*WORK TASK*. Dropping every picture, set down exactly the lines in the entries below, starting with the line with "camera: 20 degrees left, 0 degrees up" and going on through the line with "(457, 475) = (384, 184): orange".

*INFORMATION*.
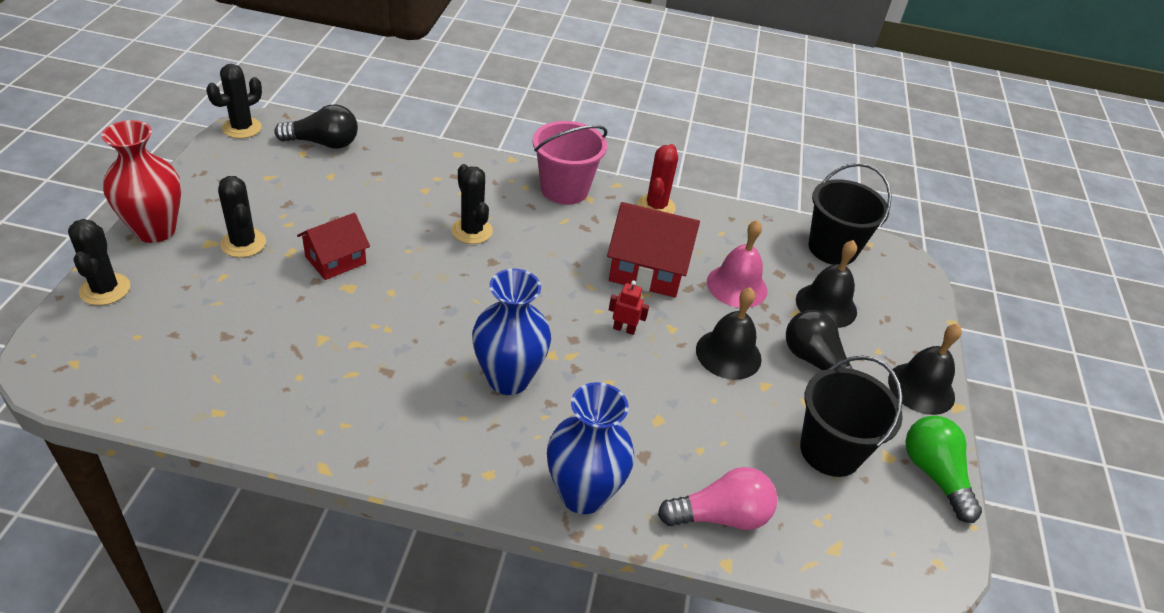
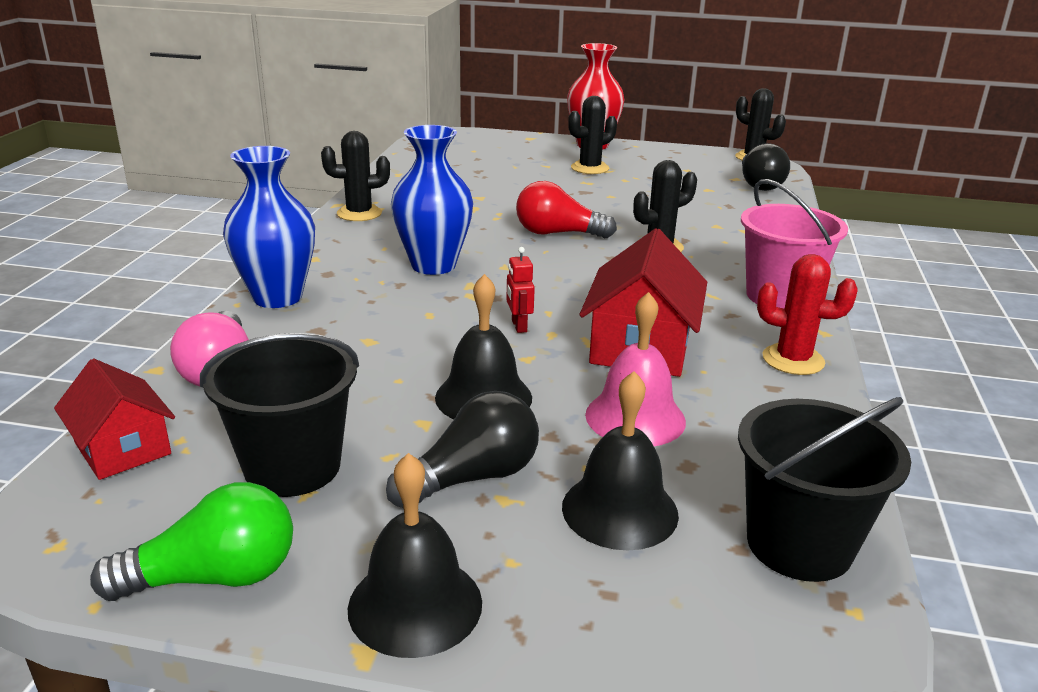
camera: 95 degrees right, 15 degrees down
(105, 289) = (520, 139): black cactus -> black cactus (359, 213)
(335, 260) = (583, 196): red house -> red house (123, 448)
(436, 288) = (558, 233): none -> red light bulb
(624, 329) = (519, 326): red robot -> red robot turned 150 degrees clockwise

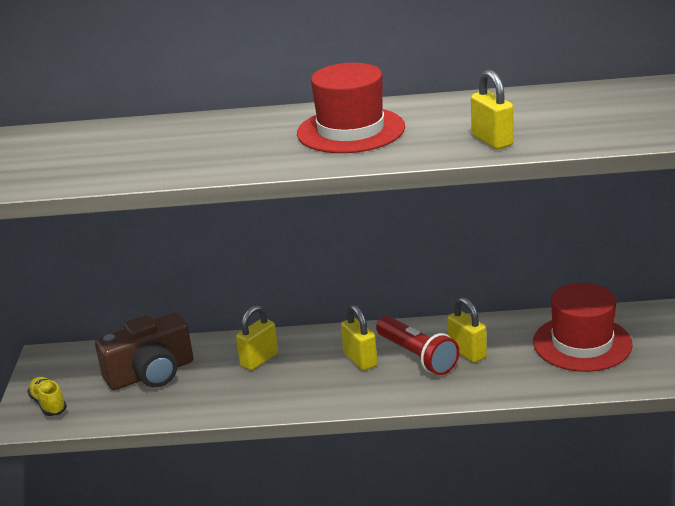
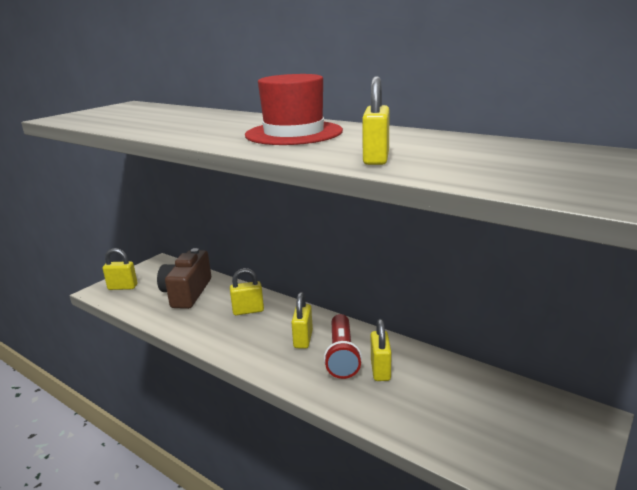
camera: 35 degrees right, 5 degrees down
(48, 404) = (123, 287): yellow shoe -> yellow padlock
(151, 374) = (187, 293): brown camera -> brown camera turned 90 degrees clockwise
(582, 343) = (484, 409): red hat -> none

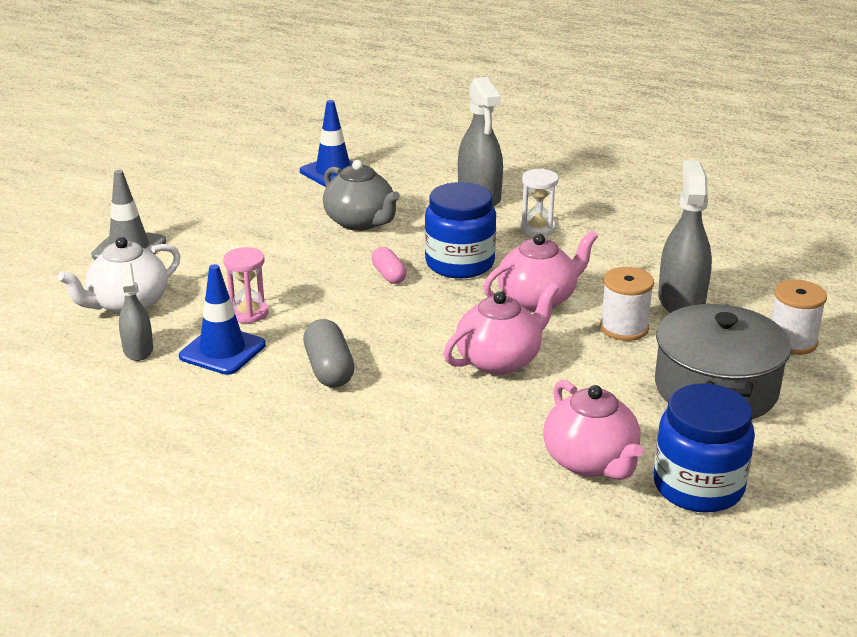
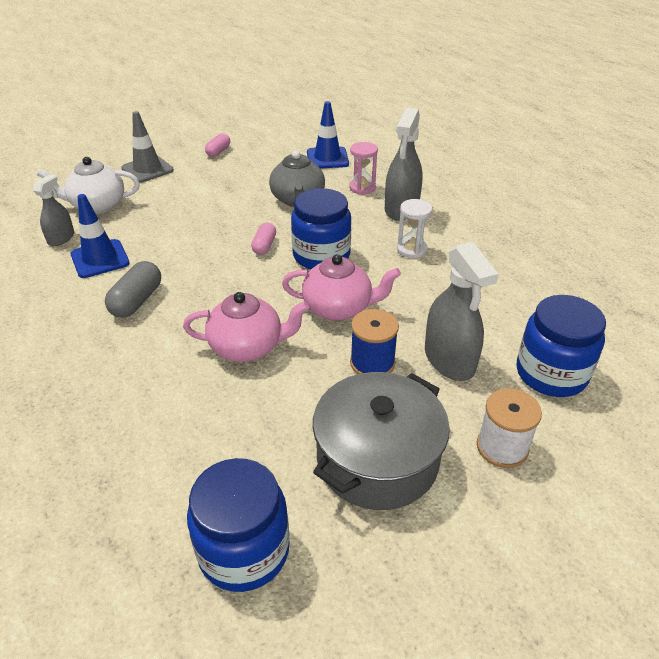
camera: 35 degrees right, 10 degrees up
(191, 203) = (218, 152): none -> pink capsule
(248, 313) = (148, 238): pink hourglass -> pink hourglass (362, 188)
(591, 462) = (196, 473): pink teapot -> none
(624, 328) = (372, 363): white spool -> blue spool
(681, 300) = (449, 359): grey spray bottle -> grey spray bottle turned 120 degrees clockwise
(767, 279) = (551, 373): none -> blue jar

==

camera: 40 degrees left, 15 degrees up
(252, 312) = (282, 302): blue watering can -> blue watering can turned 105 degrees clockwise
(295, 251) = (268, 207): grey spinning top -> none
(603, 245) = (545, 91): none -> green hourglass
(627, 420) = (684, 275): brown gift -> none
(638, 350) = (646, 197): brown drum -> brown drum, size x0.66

--

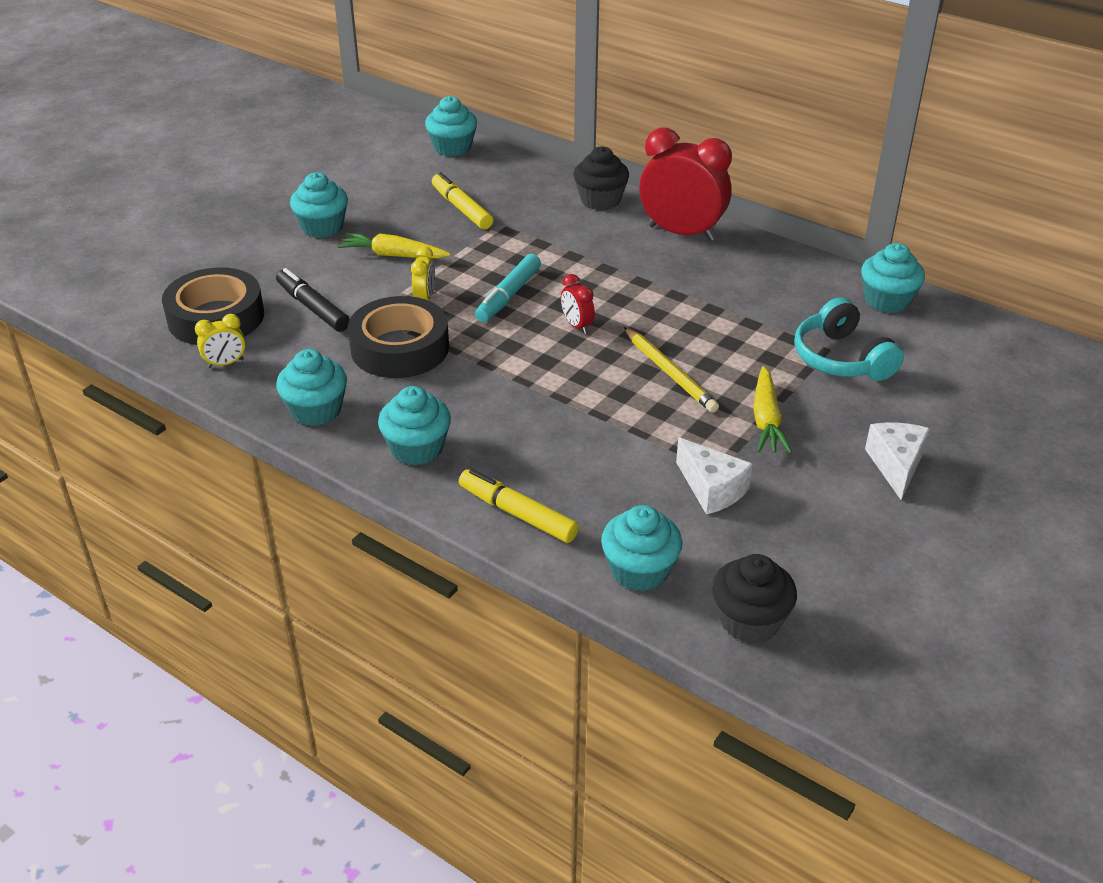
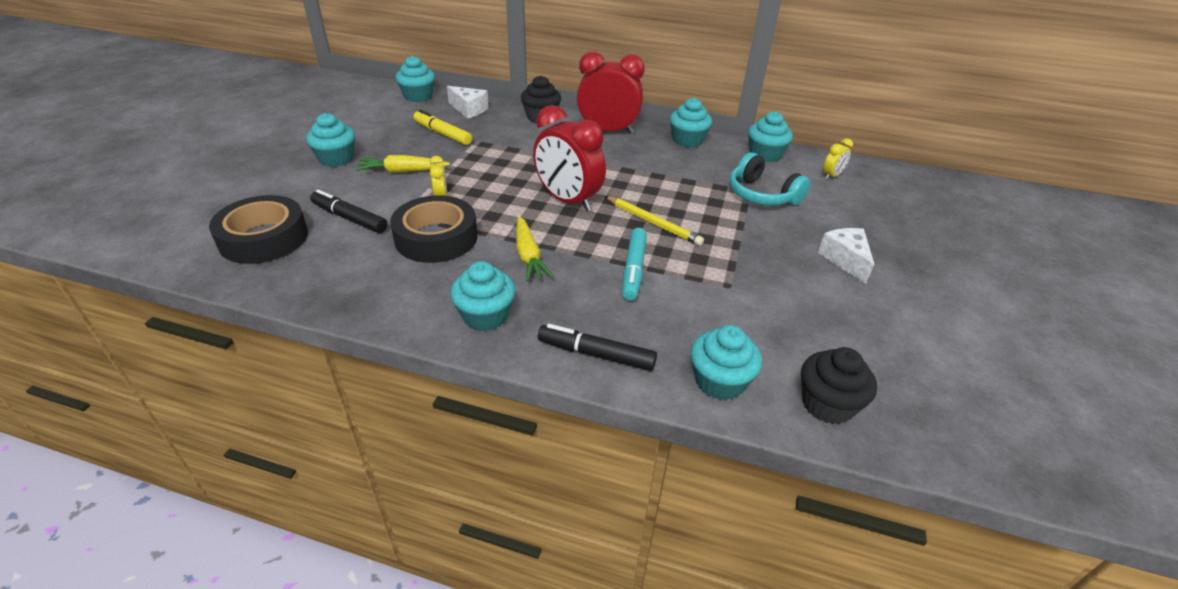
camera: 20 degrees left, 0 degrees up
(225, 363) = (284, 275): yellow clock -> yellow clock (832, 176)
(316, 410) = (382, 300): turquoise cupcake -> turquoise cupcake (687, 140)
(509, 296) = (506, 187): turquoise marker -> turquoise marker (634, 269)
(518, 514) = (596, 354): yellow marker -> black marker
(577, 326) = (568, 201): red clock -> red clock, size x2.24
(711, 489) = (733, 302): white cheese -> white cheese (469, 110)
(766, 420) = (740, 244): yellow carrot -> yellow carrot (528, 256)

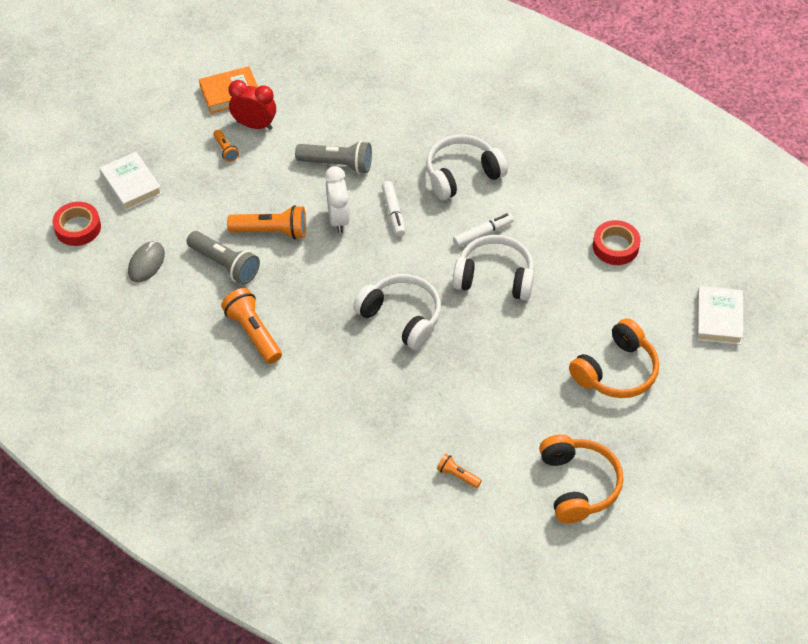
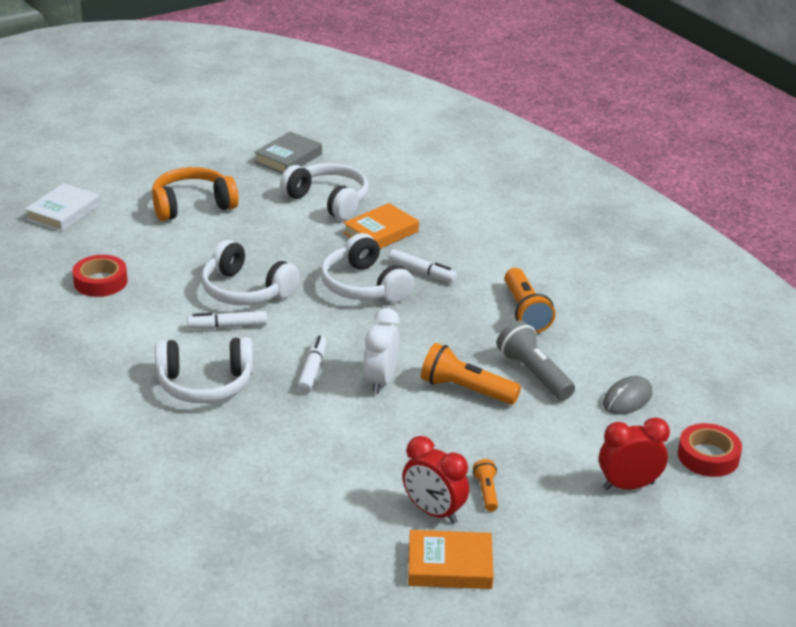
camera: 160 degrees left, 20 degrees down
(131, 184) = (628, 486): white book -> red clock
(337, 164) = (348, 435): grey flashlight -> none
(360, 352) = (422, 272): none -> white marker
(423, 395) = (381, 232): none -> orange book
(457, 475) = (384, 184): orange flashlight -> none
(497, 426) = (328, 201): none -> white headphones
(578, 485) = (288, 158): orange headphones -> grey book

*SOLUTION TO THIS TASK*.
camera: 20 degrees left, 0 degrees up
(225, 363) = (284, 275): yellow clock -> yellow clock (832, 176)
(316, 410) = (382, 300): turquoise cupcake -> turquoise cupcake (687, 140)
(509, 296) = (506, 187): turquoise marker -> turquoise marker (634, 269)
(518, 514) = (596, 354): yellow marker -> black marker
(577, 326) = (568, 201): red clock -> red clock, size x2.24
(711, 489) = (733, 302): white cheese -> white cheese (469, 110)
(766, 420) = (740, 244): yellow carrot -> yellow carrot (528, 256)

camera: 160 degrees left, 20 degrees down
(131, 184) = (628, 486): white book -> red clock
(337, 164) = (348, 435): grey flashlight -> none
(360, 352) = (422, 272): none -> white marker
(423, 395) = (381, 232): none -> orange book
(457, 475) = (384, 184): orange flashlight -> none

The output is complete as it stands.